* [TASK PROMPT]: Filtering the records below, copy only those lines that include the word "slope".

* [DATA RECORDS]:
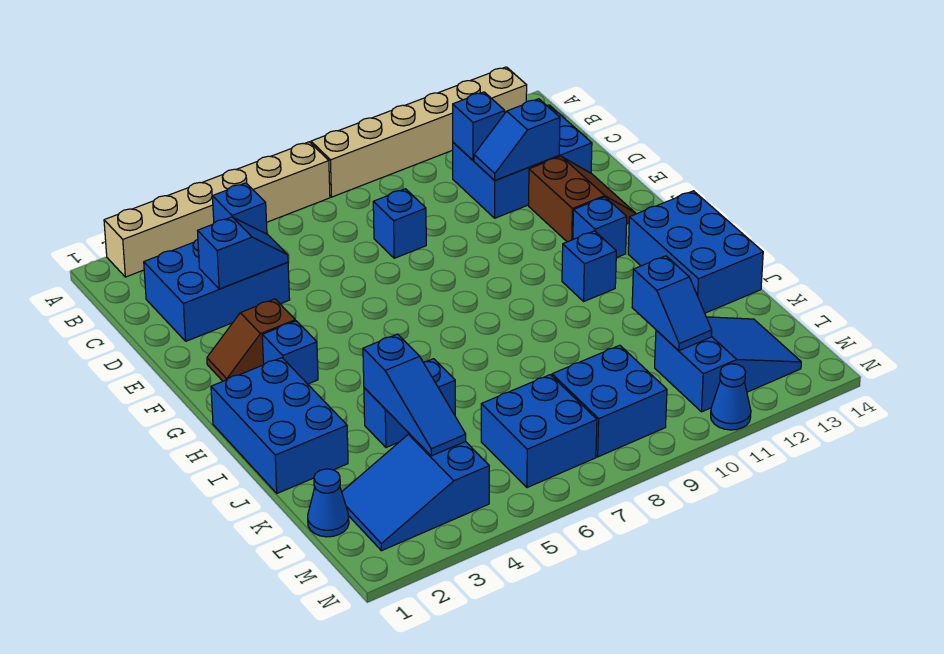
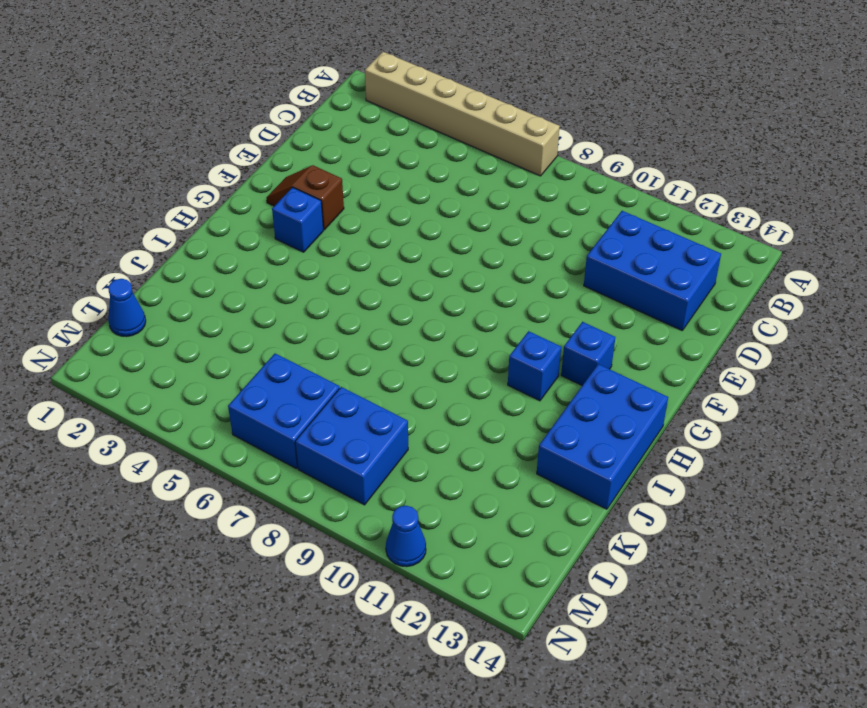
none -> tan brick A8:A13 level 1
none -> blue brick C2:D4 level 1
none -> blue brick D8 level 1

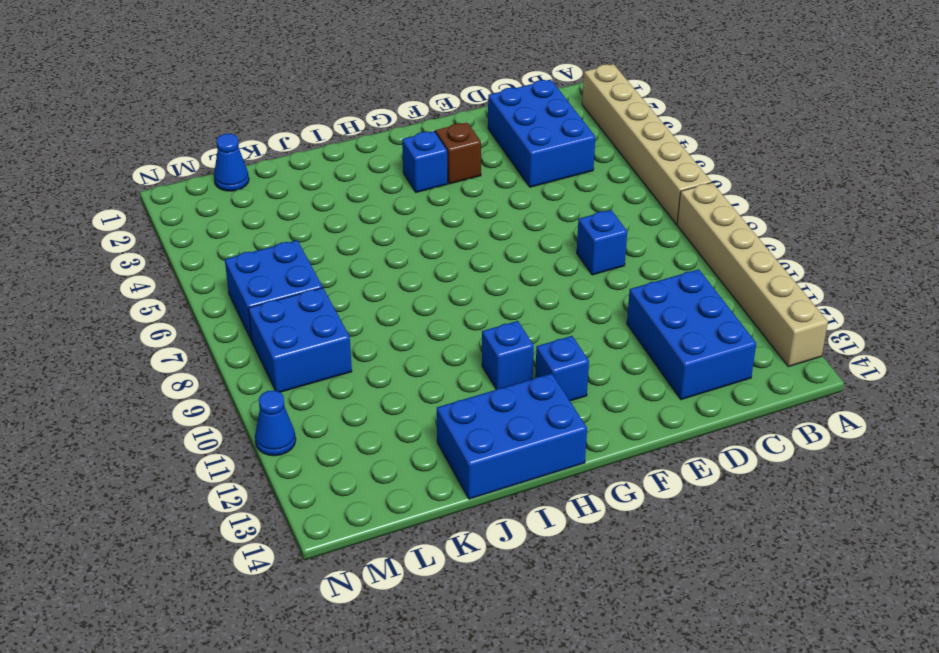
none -> brown slope E12:F13 level 1 top 12
none -> blue brick H1:J2 level 1
none -> blue brick J4:J5 level 1

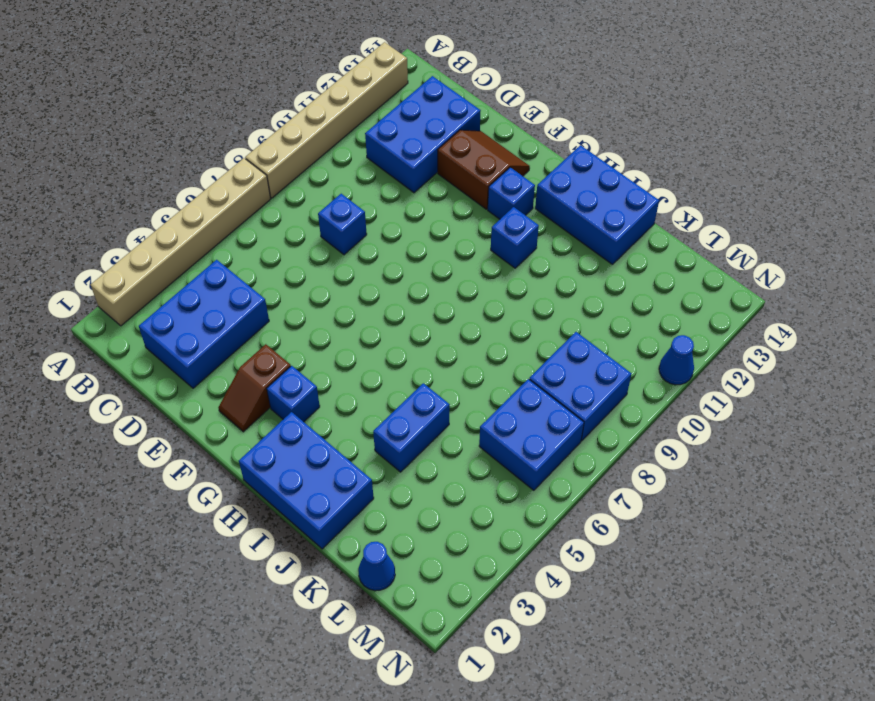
none -> blue slope L2:M4 level 1 top 4
none -> blue slope L11:M13 level 1 top 11
none -> blue brick C4 level 2

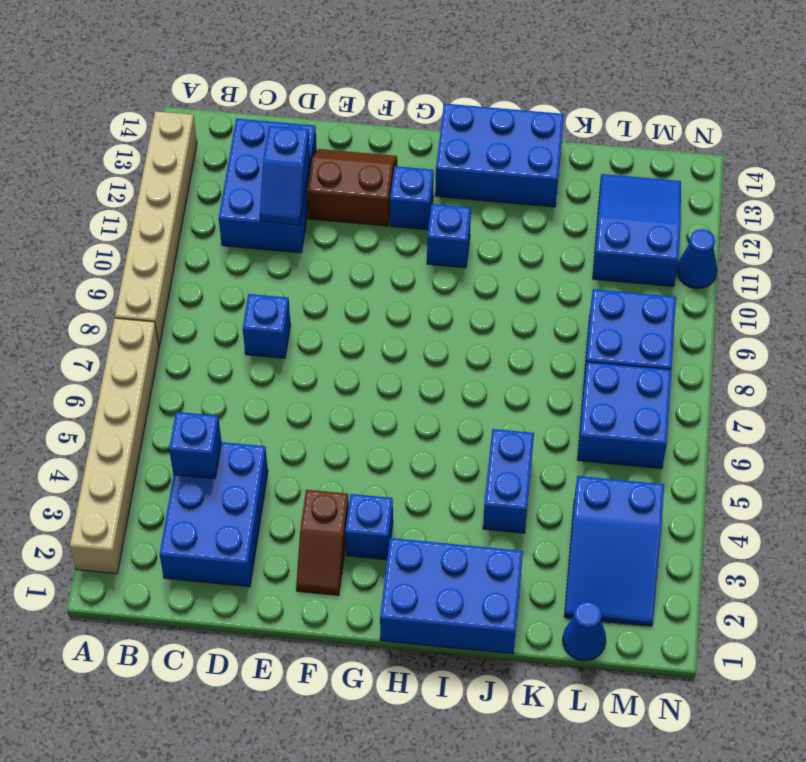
none -> blue brick C11 level 2
none -> blue slope D3:D4 level 2 top 3
none -> blue slope J4:L4 level 2 top J

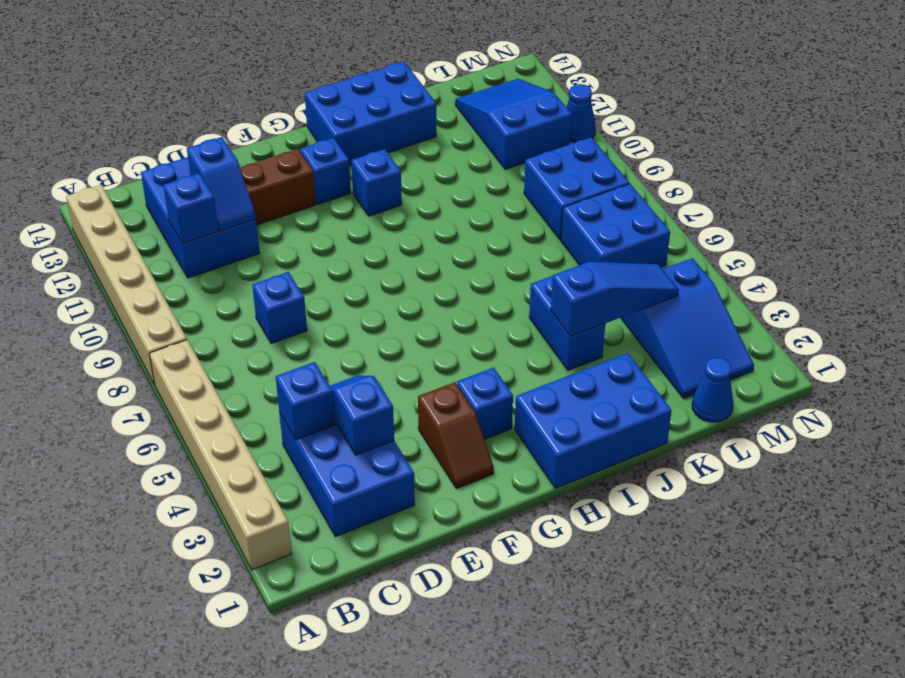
none -> blue slope K11:L11 level 2 top K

* [TASK OUTPUT]:
none -> brown slope E12:F13 level 1 top 12
none -> blue slope L2:M4 level 1 top 4
none -> blue slope L11:M13 level 1 top 11
none -> blue slope D3:D4 level 2 top 3
none -> blue slope J4:L4 level 2 top J
none -> blue slope K11:L11 level 2 top K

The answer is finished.